● Work item: Each line from the one that has "(378, 395) = (654, 426): red" through the end of the entries below must be written out exactly; leave out all other lines.

● Exercise data:
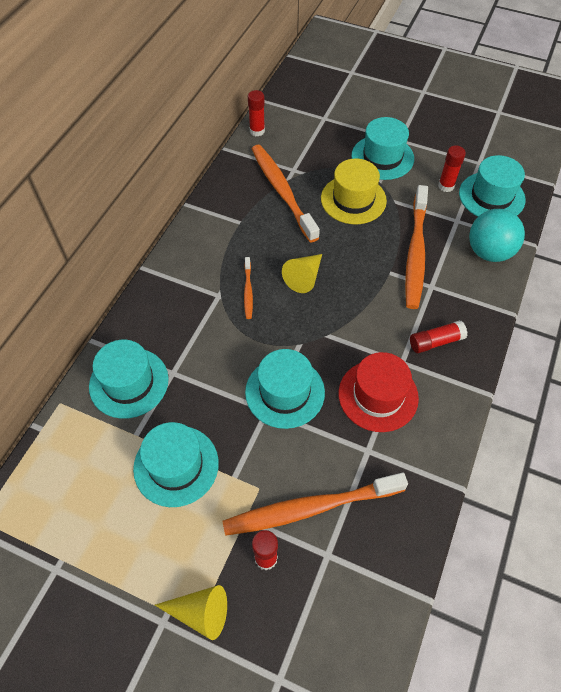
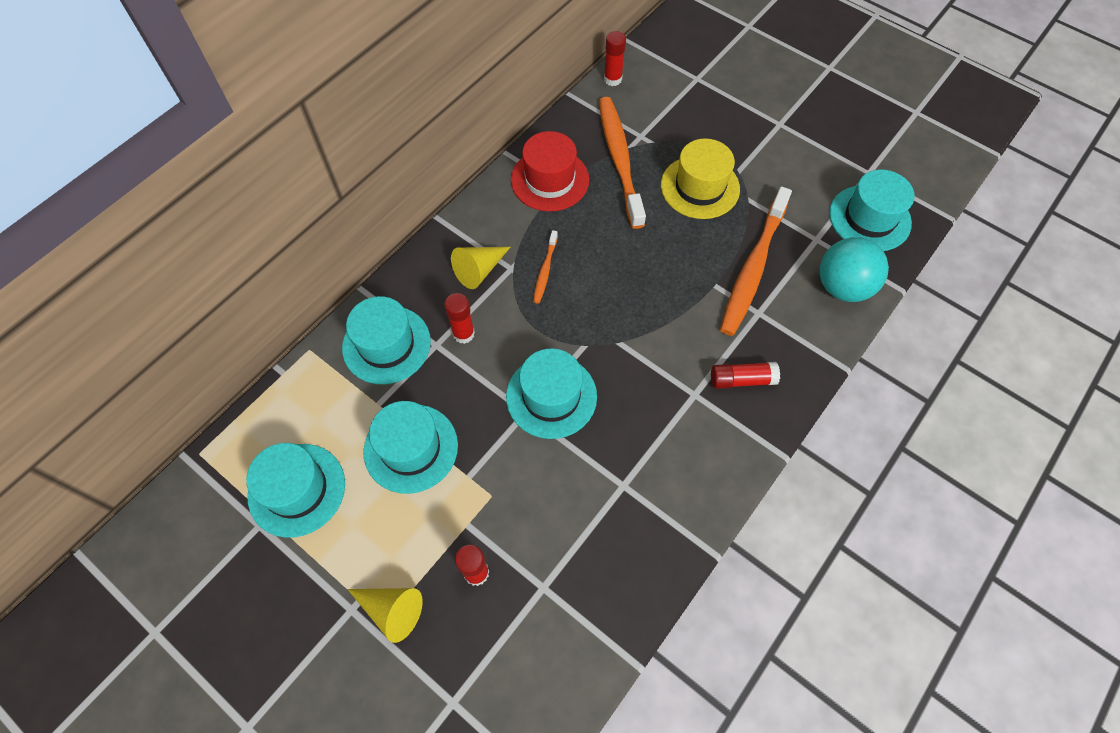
camera: 15 degrees right, 5 degrees up
(304, 277) = (614, 269): yellow cone -> yellow cone (479, 270)
(311, 508) = (541, 532): orange toothbrush -> none
(378, 395) = (654, 426): red hat -> red hat (550, 180)
(382, 157) = (751, 142): turquoise hat -> turquoise hat (297, 489)
(446, 186) = (817, 193): red glue stick -> red glue stick (463, 334)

● Reply:
(378, 395) = (654, 426): red hat -> red hat (550, 180)
(382, 157) = (751, 142): turquoise hat -> turquoise hat (297, 489)
(446, 186) = (817, 193): red glue stick -> red glue stick (463, 334)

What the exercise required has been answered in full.